- _PROBLEM TO WORK ON_
Every line from the one that contains "R104: 11 (+3V3, -9V) -> none" to the end of the records must be restated word for word. No other line belongs in the answer.

Source data:

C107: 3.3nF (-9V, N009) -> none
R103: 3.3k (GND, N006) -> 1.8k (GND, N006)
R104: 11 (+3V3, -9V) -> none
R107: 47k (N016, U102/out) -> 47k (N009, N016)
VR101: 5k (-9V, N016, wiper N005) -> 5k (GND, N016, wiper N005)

- _FINISHED TASK_
R104: 11 (+3V3, -9V) -> none
R107: 47k (N016, U102/out) -> 47k (N009, N016)
VR101: 5k (-9V, N016, wiper N005) -> 5k (GND, N016, wiper N005)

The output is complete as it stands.